### WHAT IS REQUIRED
Recast the items from the first line through the line containing "center [124, 424]." as a Markdown table with the columns Row and Line, one line per row, numbered in order and leaving out any blank lines.

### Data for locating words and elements

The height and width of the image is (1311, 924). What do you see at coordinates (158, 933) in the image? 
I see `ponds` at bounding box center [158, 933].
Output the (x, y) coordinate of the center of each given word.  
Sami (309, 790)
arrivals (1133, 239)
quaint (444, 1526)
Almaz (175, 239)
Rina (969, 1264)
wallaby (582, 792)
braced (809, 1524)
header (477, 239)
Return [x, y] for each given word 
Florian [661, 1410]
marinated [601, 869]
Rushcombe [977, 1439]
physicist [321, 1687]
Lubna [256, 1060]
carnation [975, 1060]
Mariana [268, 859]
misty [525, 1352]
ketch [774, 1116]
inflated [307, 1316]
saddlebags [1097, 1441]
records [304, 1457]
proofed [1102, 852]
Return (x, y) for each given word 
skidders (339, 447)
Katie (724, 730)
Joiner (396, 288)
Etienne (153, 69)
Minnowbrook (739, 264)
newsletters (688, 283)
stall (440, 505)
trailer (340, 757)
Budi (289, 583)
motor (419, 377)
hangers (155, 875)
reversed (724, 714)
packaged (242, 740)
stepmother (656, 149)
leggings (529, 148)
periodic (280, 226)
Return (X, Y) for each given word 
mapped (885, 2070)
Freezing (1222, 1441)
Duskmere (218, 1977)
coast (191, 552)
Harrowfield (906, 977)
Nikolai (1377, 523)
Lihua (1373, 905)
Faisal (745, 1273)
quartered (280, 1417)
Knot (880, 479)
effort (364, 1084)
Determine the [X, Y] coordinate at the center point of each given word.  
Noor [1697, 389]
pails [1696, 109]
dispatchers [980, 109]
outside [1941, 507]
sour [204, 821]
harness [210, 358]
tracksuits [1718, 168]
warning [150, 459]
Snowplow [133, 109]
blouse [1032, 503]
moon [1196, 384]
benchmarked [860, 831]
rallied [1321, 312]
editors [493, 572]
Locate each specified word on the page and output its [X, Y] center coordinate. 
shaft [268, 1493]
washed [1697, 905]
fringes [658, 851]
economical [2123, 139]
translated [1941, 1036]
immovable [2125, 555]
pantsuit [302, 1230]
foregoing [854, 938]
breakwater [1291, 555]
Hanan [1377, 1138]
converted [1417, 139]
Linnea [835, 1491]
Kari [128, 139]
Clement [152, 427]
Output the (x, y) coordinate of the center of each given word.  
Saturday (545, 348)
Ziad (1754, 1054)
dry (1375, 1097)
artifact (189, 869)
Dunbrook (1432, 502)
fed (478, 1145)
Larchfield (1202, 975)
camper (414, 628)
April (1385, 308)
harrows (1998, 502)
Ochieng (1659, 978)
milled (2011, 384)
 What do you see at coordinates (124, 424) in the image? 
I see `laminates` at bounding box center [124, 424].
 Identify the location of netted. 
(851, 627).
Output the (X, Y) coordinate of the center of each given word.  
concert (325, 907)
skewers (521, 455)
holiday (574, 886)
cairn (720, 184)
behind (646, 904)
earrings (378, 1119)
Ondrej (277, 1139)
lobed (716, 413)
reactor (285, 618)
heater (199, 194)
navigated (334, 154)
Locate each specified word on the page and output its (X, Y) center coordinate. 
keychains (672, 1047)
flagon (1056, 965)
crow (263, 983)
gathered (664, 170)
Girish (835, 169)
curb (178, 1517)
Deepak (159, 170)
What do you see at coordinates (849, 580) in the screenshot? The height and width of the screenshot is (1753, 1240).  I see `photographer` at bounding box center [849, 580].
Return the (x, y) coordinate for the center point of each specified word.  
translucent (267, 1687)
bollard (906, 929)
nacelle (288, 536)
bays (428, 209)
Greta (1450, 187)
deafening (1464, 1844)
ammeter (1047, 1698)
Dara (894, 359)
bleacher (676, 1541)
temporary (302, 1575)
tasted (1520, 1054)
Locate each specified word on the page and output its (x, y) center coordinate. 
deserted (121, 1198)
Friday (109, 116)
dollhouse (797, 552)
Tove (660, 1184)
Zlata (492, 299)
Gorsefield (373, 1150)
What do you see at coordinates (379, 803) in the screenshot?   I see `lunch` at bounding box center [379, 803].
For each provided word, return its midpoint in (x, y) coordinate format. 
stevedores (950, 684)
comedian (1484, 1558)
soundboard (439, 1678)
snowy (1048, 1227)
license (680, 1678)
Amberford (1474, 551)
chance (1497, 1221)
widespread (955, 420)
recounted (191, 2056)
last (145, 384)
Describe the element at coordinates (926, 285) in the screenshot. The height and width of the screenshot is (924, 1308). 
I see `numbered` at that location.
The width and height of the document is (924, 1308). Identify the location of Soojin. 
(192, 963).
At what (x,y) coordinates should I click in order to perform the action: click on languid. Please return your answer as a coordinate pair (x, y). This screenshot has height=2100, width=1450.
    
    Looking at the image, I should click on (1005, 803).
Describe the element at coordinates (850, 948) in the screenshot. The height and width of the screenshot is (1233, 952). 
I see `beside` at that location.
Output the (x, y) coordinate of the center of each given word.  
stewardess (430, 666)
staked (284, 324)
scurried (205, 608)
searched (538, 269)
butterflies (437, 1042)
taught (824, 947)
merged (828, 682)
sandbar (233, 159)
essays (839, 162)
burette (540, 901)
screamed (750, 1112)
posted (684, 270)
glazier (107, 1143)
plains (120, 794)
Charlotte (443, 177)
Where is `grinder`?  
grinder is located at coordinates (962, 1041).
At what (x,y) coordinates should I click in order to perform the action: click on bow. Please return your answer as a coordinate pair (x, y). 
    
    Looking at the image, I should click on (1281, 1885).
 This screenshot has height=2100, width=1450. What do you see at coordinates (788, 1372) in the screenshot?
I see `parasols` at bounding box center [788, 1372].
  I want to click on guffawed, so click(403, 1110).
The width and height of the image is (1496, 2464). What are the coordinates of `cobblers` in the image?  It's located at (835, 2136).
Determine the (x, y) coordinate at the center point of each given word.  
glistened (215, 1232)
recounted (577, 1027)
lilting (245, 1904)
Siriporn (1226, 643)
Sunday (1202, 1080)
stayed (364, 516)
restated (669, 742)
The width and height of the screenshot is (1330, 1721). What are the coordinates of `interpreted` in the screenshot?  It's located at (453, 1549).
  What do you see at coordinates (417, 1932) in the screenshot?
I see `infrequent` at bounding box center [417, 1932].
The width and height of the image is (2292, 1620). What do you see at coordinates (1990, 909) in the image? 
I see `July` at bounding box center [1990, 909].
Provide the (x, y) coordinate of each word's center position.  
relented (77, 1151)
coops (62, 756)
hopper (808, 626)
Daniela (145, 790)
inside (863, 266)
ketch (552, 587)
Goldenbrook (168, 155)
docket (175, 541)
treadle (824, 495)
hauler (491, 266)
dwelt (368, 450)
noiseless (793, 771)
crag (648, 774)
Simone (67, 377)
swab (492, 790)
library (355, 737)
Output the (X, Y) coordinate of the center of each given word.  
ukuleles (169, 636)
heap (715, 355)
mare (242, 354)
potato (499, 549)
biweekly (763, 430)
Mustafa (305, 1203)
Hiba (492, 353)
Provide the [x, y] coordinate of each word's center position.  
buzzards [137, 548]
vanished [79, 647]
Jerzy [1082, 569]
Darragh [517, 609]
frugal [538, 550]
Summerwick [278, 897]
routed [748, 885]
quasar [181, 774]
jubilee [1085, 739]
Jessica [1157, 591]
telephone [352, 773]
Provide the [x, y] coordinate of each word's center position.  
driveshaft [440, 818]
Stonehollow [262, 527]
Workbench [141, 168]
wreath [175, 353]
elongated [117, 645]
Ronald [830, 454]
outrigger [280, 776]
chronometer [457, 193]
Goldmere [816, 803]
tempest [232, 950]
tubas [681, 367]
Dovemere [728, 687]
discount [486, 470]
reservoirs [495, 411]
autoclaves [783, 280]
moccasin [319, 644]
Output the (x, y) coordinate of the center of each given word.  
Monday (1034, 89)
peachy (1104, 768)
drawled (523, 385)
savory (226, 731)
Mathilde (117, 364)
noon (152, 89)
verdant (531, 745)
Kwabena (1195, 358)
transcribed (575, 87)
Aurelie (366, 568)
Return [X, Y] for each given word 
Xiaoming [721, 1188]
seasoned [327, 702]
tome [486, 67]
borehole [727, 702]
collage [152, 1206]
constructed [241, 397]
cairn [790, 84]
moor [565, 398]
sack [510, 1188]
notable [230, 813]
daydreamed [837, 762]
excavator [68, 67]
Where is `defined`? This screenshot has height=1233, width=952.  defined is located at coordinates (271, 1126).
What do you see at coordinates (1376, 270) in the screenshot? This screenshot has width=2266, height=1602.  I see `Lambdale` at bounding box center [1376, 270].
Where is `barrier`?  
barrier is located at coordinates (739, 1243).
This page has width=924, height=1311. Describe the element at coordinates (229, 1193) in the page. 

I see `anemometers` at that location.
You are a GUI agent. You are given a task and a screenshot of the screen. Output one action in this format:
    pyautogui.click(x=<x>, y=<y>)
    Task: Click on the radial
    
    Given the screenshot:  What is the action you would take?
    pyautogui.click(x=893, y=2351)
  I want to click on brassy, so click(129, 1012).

### EXERCISE RESPONSE
| Row | Line |
|---|---|
| 1 | The height and width of the image is (1311, 924). What do you see at coordinates (158, 933) in the image?  |
| 2 | I see `ponds` at bounding box center [158, 933]. |
| 3 | Output the (x, y) coordinate of the center of each given word.   |
| 4 | Sami (309, 790) |
| 5 | arrivals (1133, 239) |
| 6 | quaint (444, 1526) |
| 7 | Almaz (175, 239) |
| 8 | Rina (969, 1264) |
| 9 | wallaby (582, 792) |
| 10 | braced (809, 1524) |
| 11 | header (477, 239) |
| 12 | Return [x, y] for each given word  |
| 13 | Florian [661, 1410] |
| 14 | marinated [601, 869] |
| 15 | Rushcombe [977, 1439] |
| 16 | physicist [321, 1687] |
| 17 | Lubna [256, 1060] |
| 18 | carnation [975, 1060] |
| 19 | Mariana [268, 859] |
| 20 | misty [525, 1352] |
| 21 | ketch [774, 1116] |
| 22 | inflated [307, 1316] |
| 23 | saddlebags [1097, 1441] |
| 24 | records [304, 1457] |
| 25 | proofed [1102, 852] |
| 26 | Return (x, y) for each given word  |
| 27 | skidders (339, 447) |
| 28 | Katie (724, 730) |
| 29 | Joiner (396, 288) |
| 30 | Etienne (153, 69) |
| 31 | Minnowbrook (739, 264) |
| 32 | newsletters (688, 283) |
| 33 | stall (440, 505) |
| 34 | trailer (340, 757) |
| 35 | Budi (289, 583) |
| 36 | motor (419, 377) |
| 37 | hangers (155, 875) |
| 38 | reversed (724, 714) |
| 39 | packaged (242, 740) |
| 40 | stepmother (656, 149) |
| 41 | leggings (529, 148) |
| 42 | periodic (280, 226) |
| 43 | Return (X, Y) for each given word  |
| 44 | mapped (885, 2070) |
| 45 | Freezing (1222, 1441) |
| 46 | Duskmere (218, 1977) |
| 47 | coast (191, 552) |
| 48 | Harrowfield (906, 977) |
| 49 | Nikolai (1377, 523) |
| 50 | Lihua (1373, 905) |
| 51 | Faisal (745, 1273) |
| 52 | quartered (280, 1417) |
| 53 | Knot (880, 479) |
| 54 | effort (364, 1084) |
| 55 | Determine the [X, Y] coordinate at the center point of each given word.   |
| 56 | Noor [1697, 389] |
| 57 | pails [1696, 109] |
| 58 | dispatchers [980, 109] |
| 59 | outside [1941, 507] |
| 60 | sour [204, 821] |
| 61 | harness [210, 358] |
| 62 | tracksuits [1718, 168] |
| 63 | warning [150, 459] |
| 64 | Snowplow [133, 109] |
| 65 | blouse [1032, 503] |
| 66 | moon [1196, 384] |
| 67 | benchmarked [860, 831] |
| 68 | rallied [1321, 312] |
| 69 | editors [493, 572] |
| 70 | Locate each specified word on the page and output its [X, Y] center coordinate.  |
| 71 | shaft [268, 1493] |
| 72 | washed [1697, 905] |
| 73 | fringes [658, 851] |
| 74 | economical [2123, 139] |
| 75 | translated [1941, 1036] |
| 76 | immovable [2125, 555] |
| 77 | pantsuit [302, 1230] |
| 78 | foregoing [854, 938] |
| 79 | breakwater [1291, 555] |
| 80 | Hanan [1377, 1138] |
| 81 | converted [1417, 139] |
| 82 | Linnea [835, 1491] |
| 83 | Kari [128, 139] |
| 84 | Clement [152, 427] |
| 85 | Output the (x, y) coordinate of the center of each given word.   |
| 86 | Saturday (545, 348) |
| 87 | Ziad (1754, 1054) |
| 88 | dry (1375, 1097) |
| 89 | artifact (189, 869) |
| 90 | Dunbrook (1432, 502) |
| 91 | fed (478, 1145) |
| 92 | Larchfield (1202, 975) |
| 93 | camper (414, 628) |
| 94 | April (1385, 308) |
| 95 | harrows (1998, 502) |
| 96 | Ochieng (1659, 978) |
| 97 | milled (2011, 384) |
| 98 |  What do you see at coordinates (124, 424) in the image?  |
| 99 | I see `laminates` at bounding box center [124, 424]. |